■ Instructions for the task
Taking the line that contains "U44: AND 74LS08" as the first, copy each line exactly up to and including the last line below.

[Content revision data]

····················

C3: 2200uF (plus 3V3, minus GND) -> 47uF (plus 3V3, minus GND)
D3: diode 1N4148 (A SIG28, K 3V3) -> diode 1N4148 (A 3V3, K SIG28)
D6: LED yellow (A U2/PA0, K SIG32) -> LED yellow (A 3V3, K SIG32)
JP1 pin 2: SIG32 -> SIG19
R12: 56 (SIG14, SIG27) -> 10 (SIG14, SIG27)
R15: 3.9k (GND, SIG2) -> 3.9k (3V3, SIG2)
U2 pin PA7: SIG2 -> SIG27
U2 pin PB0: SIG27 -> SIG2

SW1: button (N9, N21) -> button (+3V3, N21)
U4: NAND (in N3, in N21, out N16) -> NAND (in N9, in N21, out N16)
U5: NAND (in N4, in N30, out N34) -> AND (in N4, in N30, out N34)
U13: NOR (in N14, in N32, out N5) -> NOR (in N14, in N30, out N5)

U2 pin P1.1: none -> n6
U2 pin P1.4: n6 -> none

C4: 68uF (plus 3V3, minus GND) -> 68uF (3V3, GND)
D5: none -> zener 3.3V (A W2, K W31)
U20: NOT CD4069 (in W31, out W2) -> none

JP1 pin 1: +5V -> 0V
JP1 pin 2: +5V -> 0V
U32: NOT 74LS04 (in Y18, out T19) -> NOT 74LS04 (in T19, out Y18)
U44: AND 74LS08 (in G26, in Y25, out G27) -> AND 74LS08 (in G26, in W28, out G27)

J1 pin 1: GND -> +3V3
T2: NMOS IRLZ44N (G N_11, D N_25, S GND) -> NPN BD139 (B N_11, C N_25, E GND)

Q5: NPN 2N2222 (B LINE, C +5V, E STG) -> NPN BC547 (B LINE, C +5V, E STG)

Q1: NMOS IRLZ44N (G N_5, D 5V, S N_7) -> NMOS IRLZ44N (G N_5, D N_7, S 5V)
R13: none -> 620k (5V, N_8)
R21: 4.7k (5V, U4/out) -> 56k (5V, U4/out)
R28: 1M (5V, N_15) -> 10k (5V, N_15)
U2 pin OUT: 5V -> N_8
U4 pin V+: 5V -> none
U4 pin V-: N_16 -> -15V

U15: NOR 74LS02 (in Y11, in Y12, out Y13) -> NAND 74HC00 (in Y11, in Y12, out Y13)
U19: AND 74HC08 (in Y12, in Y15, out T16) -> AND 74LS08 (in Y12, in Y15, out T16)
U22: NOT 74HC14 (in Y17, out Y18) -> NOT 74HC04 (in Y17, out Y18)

····················

■ Result
U44: AND 74LS08 (in G26, in Y25, out G27) -> AND 74LS08 (in G26, in W28, out G27)

J1 pin 1: GND -> +3V3
T2: NMOS IRLZ44N (G N_11, D N_25, S GND) -> NPN BD139 (B N_11, C N_25, E GND)

Q5: NPN 2N2222 (B LINE, C +5V, E STG) -> NPN BC547 (B LINE, C +5V, E STG)

Q1: NMOS IRLZ44N (G N_5, D 5V, S N_7) -> NMOS IRLZ44N (G N_5, D N_7, S 5V)
R13: none -> 620k (5V, N_8)
R21: 4.7k (5V, U4/out) -> 56k (5V, U4/out)
R28: 1M (5V, N_15) -> 10k (5V, N_15)
U2 pin OUT: 5V -> N_8
U4 pin V+: 5V -> none
U4 pin V-: N_16 -> -15V

U15: NOR 74LS02 (in Y11, in Y12, out Y13) -> NAND 74HC00 (in Y11, in Y12, out Y13)
U19: AND 74HC08 (in Y12, in Y15, out T16) -> AND 74LS08 (in Y12, in Y15, out T16)
U22: NOT 74HC14 (in Y17, out Y18) -> NOT 74HC04 (in Y17, out Y18)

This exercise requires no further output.